*Task brief:* Look through the data below and extract, unchanged, the lines from the one that contains "(662, 125) = (460, 281): yellow" to the one that contains "(634, 148) = (235, 317): none", both included.

*Study material:*
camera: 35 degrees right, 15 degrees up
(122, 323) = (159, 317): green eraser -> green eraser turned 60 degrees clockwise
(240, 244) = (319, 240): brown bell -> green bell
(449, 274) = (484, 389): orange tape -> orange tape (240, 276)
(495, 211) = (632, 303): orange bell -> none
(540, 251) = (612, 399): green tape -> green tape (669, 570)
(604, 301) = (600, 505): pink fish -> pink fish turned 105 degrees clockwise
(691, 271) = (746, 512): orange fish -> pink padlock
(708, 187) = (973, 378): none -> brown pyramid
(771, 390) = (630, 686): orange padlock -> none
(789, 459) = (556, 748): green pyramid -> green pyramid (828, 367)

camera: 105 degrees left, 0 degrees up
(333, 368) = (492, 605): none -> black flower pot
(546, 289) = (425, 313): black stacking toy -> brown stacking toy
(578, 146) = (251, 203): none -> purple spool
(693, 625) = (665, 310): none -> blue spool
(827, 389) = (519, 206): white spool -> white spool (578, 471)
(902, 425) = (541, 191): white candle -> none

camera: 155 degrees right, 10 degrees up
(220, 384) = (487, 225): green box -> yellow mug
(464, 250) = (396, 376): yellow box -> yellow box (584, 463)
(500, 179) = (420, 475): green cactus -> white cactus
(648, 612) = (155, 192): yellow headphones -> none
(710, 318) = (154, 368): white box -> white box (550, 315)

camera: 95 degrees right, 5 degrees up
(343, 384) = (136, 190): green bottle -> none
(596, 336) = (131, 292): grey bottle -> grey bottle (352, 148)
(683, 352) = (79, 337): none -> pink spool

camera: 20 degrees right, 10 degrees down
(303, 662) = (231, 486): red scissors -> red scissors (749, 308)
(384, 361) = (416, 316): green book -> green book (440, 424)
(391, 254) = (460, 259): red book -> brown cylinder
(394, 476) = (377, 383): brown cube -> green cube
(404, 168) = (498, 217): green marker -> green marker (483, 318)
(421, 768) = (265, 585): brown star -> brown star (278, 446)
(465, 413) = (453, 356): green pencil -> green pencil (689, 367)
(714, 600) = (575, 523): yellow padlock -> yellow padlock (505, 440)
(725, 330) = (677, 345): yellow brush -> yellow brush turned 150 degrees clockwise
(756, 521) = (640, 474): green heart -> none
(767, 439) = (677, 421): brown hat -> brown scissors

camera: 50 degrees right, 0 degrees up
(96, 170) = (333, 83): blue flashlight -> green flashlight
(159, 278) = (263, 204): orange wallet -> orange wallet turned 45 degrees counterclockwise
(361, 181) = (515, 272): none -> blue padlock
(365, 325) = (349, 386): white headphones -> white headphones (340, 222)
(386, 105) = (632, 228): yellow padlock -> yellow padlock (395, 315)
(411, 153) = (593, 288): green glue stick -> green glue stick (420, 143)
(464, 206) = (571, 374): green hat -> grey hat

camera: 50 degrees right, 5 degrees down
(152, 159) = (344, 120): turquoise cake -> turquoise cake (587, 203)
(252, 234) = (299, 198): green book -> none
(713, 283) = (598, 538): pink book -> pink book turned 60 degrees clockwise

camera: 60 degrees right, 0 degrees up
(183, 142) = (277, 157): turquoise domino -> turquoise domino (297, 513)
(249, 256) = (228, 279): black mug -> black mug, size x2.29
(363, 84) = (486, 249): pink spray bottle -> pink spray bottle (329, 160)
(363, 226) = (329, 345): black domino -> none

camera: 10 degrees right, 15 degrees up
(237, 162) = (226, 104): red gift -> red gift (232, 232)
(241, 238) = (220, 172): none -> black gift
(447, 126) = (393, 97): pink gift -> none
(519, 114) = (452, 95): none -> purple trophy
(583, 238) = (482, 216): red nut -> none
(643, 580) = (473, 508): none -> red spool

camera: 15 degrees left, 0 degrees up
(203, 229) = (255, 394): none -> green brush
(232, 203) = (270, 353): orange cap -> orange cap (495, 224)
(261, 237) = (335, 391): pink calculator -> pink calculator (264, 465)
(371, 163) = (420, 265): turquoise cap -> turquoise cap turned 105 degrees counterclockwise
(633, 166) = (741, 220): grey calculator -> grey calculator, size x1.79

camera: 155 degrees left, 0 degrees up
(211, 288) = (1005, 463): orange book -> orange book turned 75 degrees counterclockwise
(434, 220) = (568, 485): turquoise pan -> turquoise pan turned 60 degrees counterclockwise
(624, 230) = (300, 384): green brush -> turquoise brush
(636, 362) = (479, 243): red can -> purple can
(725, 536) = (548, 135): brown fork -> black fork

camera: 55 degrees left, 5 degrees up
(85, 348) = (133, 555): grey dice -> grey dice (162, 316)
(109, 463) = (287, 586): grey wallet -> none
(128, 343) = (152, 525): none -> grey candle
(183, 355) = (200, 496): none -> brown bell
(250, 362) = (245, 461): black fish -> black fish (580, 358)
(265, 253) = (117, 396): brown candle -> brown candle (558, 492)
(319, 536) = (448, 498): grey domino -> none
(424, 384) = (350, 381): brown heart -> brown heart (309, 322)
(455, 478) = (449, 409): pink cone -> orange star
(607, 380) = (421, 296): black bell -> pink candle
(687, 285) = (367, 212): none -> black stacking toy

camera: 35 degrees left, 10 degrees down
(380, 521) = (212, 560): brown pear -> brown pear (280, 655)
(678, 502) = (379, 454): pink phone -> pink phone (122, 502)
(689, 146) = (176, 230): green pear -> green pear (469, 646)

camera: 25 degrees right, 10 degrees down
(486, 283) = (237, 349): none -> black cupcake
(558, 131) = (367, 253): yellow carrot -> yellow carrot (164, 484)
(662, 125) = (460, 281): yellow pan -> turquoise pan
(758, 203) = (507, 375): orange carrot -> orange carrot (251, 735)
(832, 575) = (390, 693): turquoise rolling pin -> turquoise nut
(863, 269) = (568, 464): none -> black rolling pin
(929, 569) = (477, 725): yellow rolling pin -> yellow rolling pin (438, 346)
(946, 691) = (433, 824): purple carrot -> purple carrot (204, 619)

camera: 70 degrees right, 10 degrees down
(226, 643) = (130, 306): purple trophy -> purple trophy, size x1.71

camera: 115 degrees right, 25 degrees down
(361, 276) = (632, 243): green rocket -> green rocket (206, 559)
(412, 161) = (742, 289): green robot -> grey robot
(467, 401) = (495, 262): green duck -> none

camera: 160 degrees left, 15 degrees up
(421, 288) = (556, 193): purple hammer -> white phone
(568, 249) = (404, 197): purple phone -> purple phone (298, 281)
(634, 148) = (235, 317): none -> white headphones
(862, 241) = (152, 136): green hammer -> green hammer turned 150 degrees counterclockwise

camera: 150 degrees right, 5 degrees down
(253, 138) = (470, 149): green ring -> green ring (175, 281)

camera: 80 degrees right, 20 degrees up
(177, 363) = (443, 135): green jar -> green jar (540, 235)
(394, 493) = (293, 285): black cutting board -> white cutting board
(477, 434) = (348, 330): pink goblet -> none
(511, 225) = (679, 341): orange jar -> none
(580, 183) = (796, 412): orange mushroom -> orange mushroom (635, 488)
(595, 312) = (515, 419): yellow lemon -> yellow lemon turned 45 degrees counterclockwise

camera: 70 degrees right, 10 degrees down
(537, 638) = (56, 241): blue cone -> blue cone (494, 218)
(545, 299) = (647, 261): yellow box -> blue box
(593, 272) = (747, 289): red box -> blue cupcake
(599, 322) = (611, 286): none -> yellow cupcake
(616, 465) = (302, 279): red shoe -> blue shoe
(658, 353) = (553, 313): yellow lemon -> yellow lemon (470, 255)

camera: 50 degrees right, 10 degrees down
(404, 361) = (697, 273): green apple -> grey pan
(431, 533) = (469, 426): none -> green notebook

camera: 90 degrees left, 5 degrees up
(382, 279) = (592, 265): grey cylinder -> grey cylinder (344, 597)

*Answer section:*
(662, 125) = (460, 281): yellow pan -> turquoise pan
(758, 203) = (507, 375): orange carrot -> orange carrot (251, 735)
(832, 575) = (390, 693): turquoise rolling pin -> turquoise nut
(863, 269) = (568, 464): none -> black rolling pin
(929, 569) = (477, 725): yellow rolling pin -> yellow rolling pin (438, 346)
(946, 691) = (433, 824): purple carrot -> purple carrot (204, 619)

camera: 70 degrees right, 10 degrees down
(226, 643) = (130, 306): purple trophy -> purple trophy, size x1.71

camera: 115 degrees right, 25 degrees down
(361, 276) = (632, 243): green rocket -> green rocket (206, 559)
(412, 161) = (742, 289): green robot -> grey robot
(467, 401) = (495, 262): green duck -> none

camera: 160 degrees left, 15 degrees up
(421, 288) = (556, 193): purple hammer -> white phone
(568, 249) = (404, 197): purple phone -> purple phone (298, 281)
(634, 148) = (235, 317): none -> white headphones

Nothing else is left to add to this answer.